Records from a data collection
- - - -

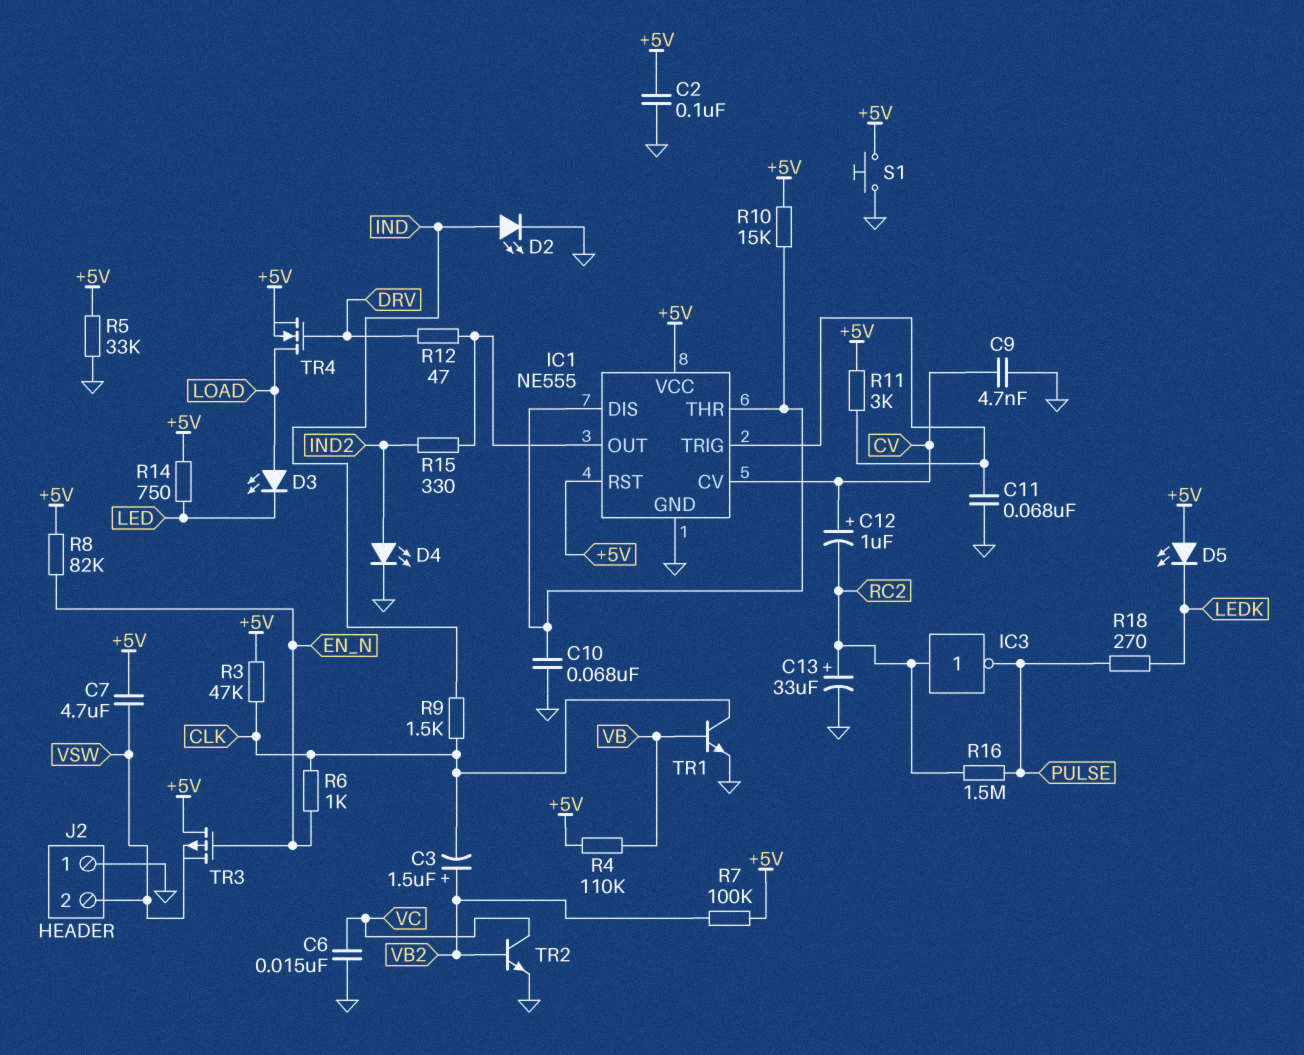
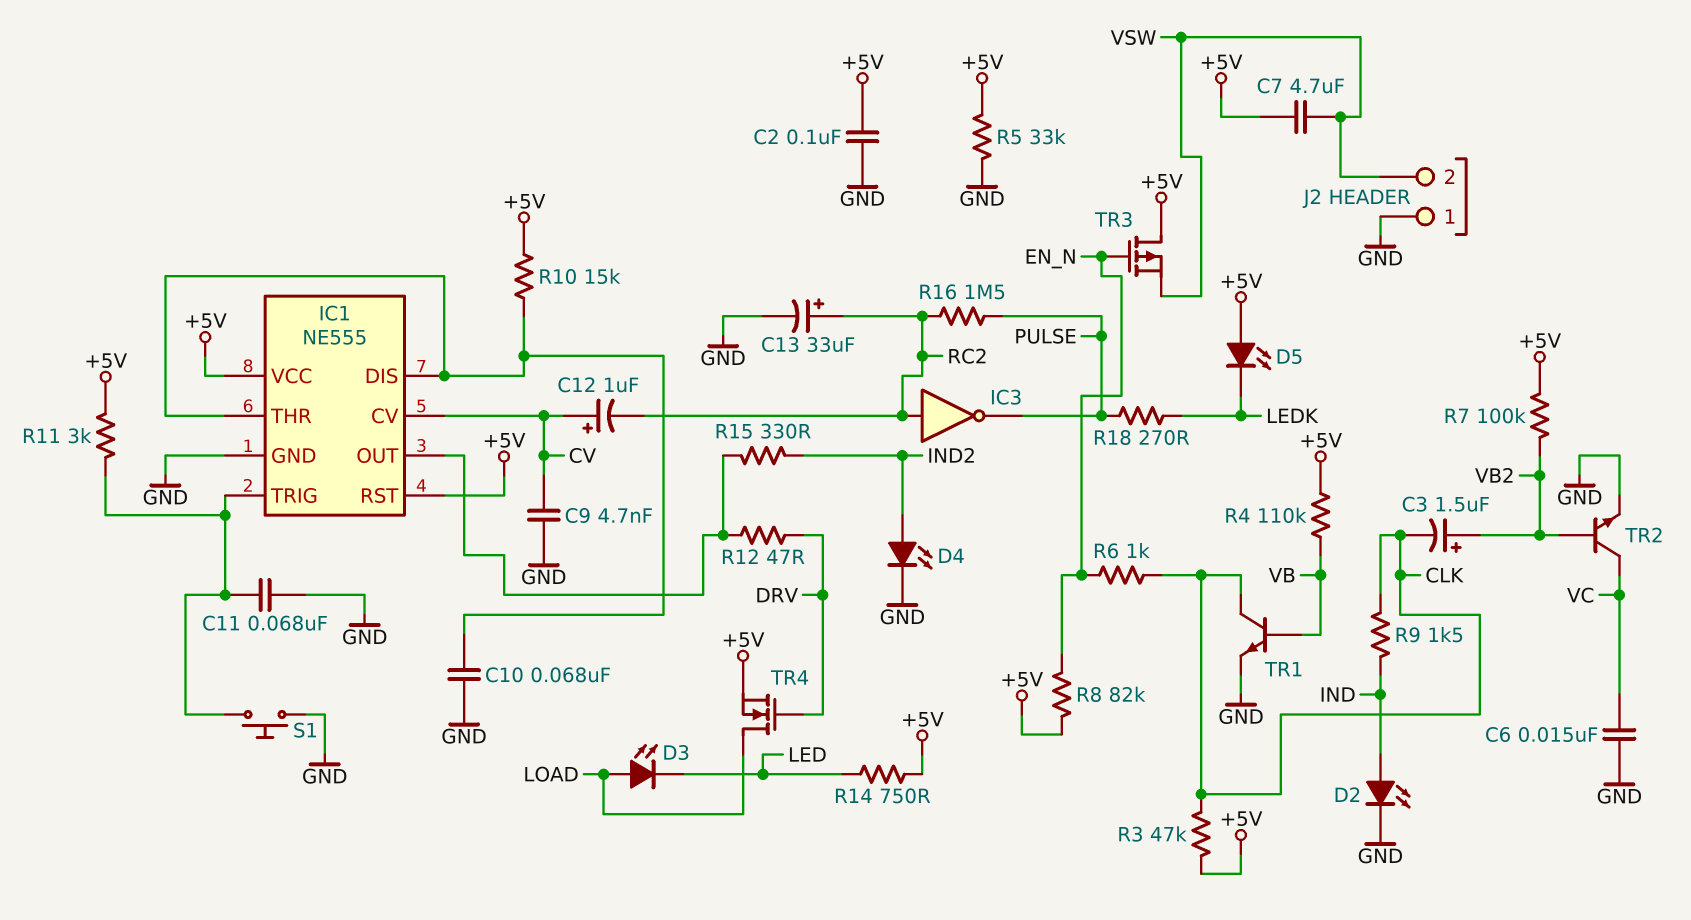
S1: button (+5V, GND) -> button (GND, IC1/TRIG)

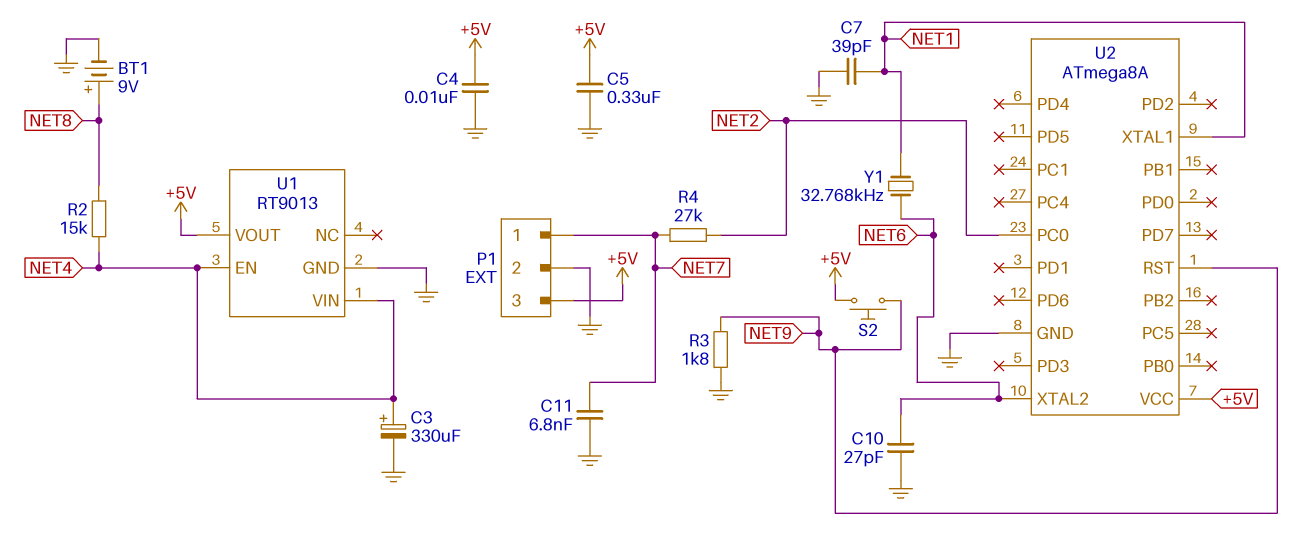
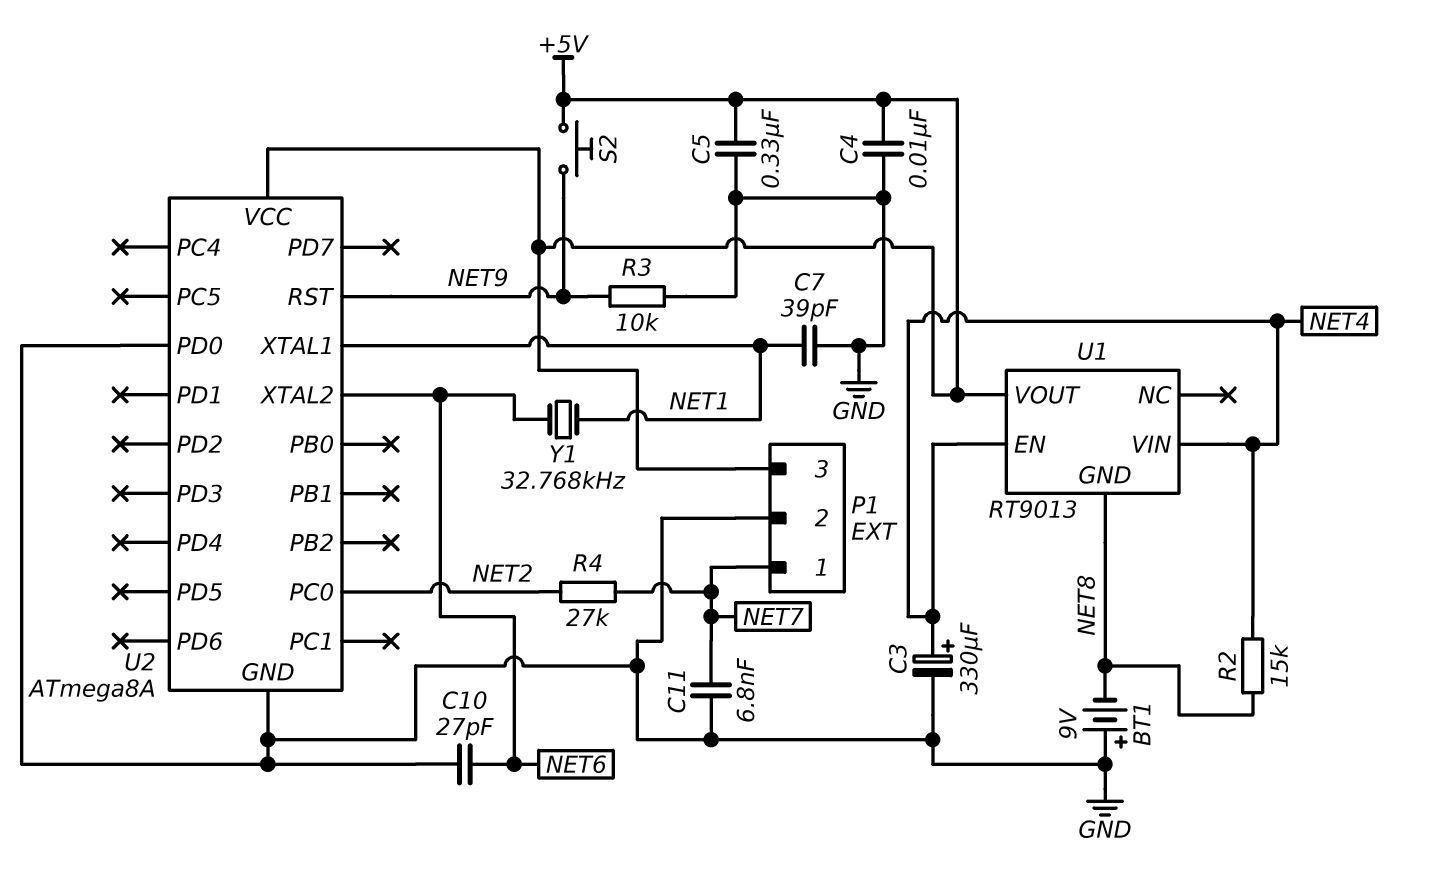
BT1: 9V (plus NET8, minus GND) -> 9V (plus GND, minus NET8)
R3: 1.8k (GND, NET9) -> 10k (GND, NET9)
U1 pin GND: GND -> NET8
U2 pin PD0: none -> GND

- - - -

-- To do --
A faithful copy of the data is required: each word kept, each picture omitted.

-- Answer area --
S1: button (+5V, GND) -> button (GND, IC1/TRIG)

BT1: 9V (plus NET8, minus GND) -> 9V (plus GND, minus NET8)
R3: 1.8k (GND, NET9) -> 10k (GND, NET9)
U1 pin GND: GND -> NET8
U2 pin PD0: none -> GND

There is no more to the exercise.